▶ Data:

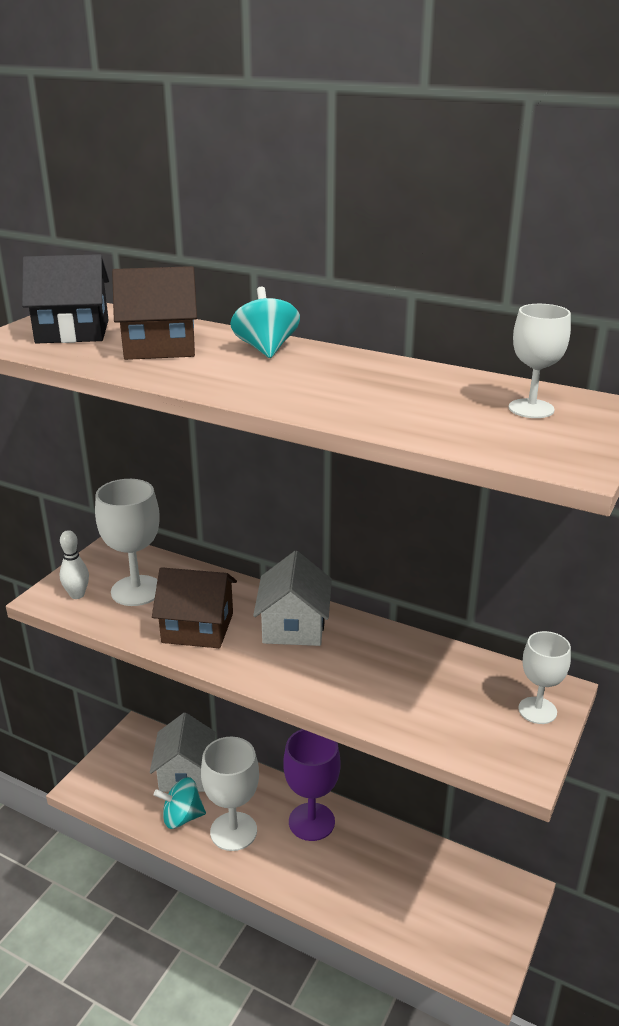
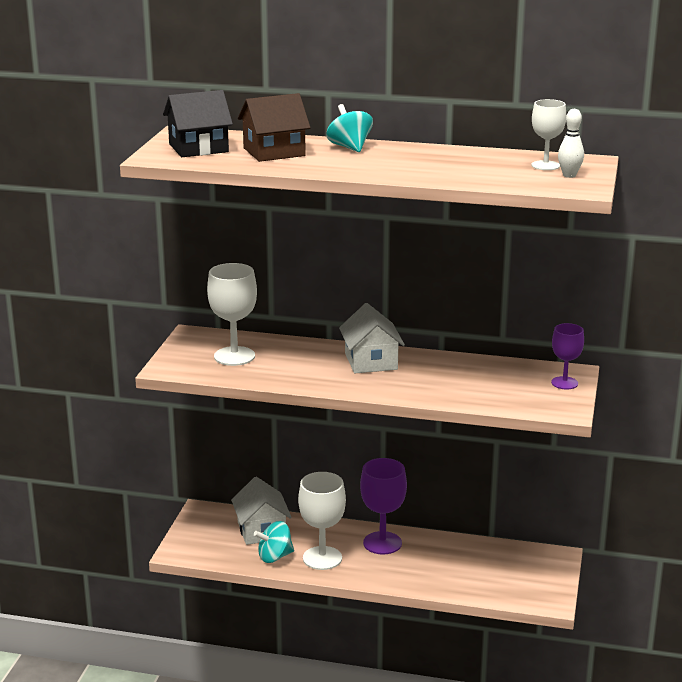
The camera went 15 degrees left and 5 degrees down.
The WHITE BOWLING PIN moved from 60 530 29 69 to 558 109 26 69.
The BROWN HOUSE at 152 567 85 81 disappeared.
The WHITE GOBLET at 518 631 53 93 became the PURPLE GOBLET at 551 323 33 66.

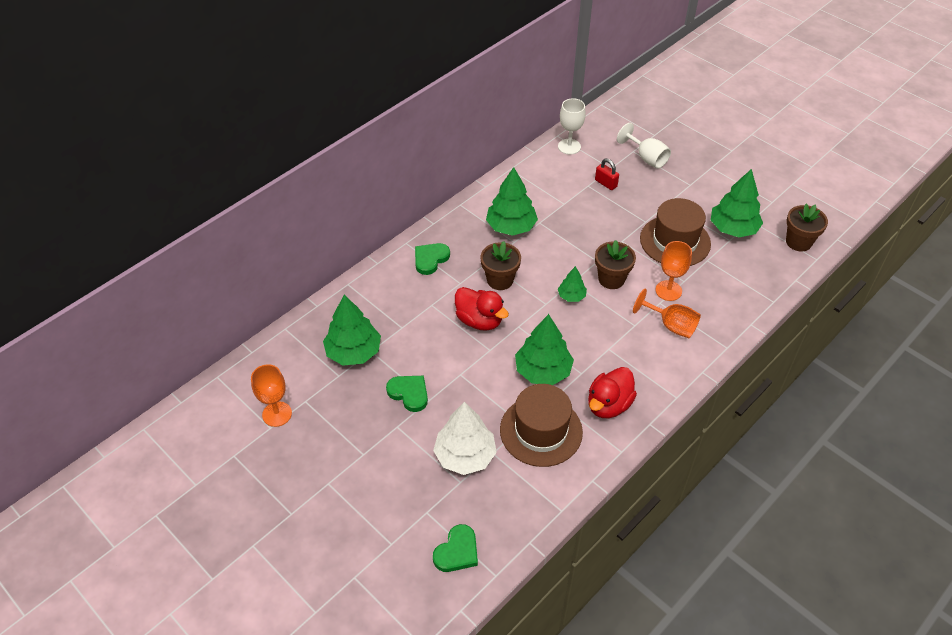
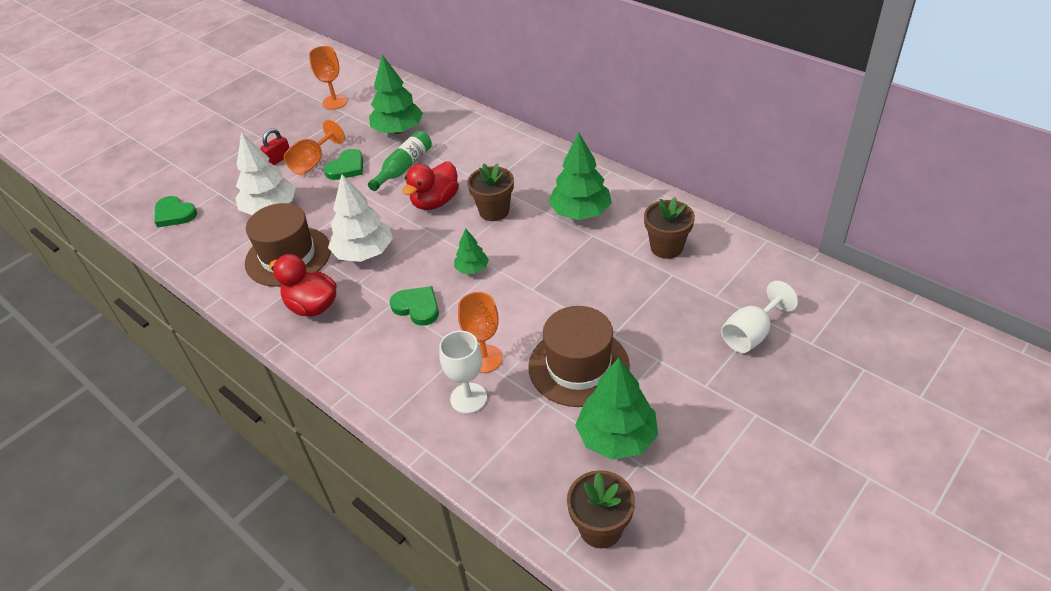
The camera went 90 degrees right and 5 degrees down.
The GREEN HEART moved from 415 243 35 32 to 390 286 49 40.
The GREEN TREE at 515 314 59 71 became the WHITE TREE at 328 174 65 88.
The WHITE GOBLET moved from 558 98 28 57 to 439 331 48 83.
The RED PADLOCK moved from 595 159 24 31 to 260 128 30 37.
The BROWN FLOWER POT moved from 595 240 41 49 to 644 197 51 62.
The ORANGE GOBLET moved from 633 289 68 49 to 284 120 61 55.
The GREEN BOTTLE at 368 131 64 60 appeared.

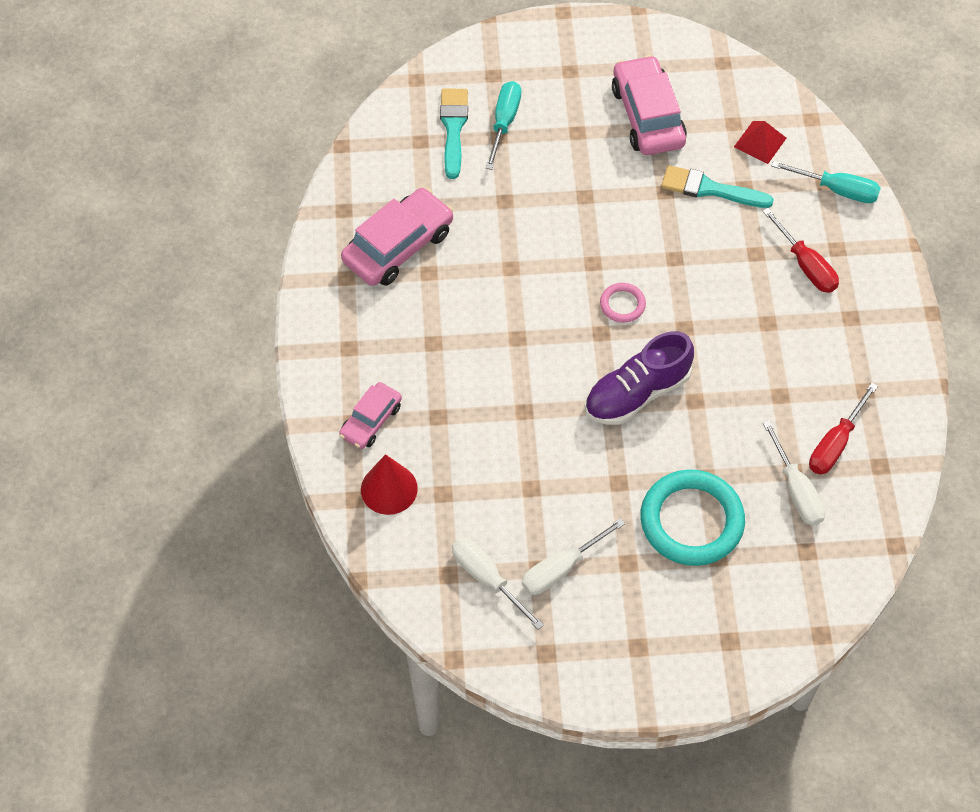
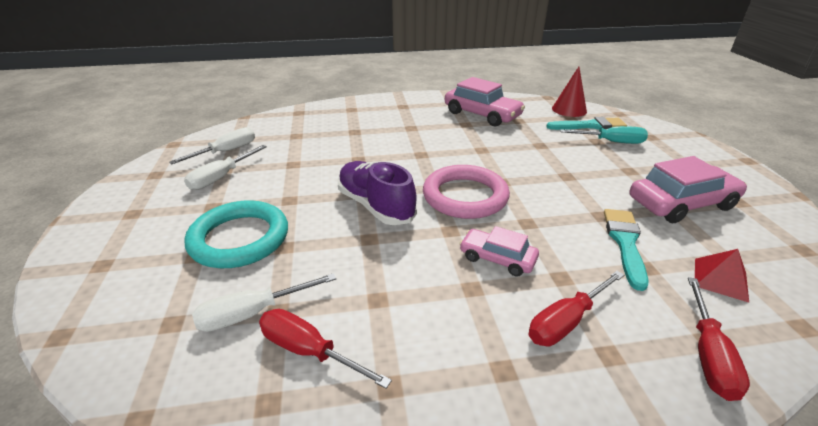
The camera went 85 degrees right and 25 degrees down.
The PINK CAR moved from 339 382 63 67 to 459 226 80 51.
The RED CONE moved from 361 454 57 61 to 552 67 35 50.
The WHITE SCREWDRIVER at 522 518 103 77 turned 105 degrees counterclockwise.
The PINK RING at 600 283 46 40 changed to 2.13 times the size.
The TURQUOISE SCREWDRIVER at 772 161 109 42 became the RED SCREWDRIVER at 688 277 62 124.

▶ What to work on: Lines from the one with "The camera went 85" through the last line of the listing above: return these exactly, and nothing else.

▶ Solution:
The camera went 85 degrees right and 25 degrees down.
The PINK CAR moved from 339 382 63 67 to 459 226 80 51.
The RED CONE moved from 361 454 57 61 to 552 67 35 50.
The WHITE SCREWDRIVER at 522 518 103 77 turned 105 degrees counterclockwise.
The PINK RING at 600 283 46 40 changed to 2.13 times the size.
The TURQUOISE SCREWDRIVER at 772 161 109 42 became the RED SCREWDRIVER at 688 277 62 124.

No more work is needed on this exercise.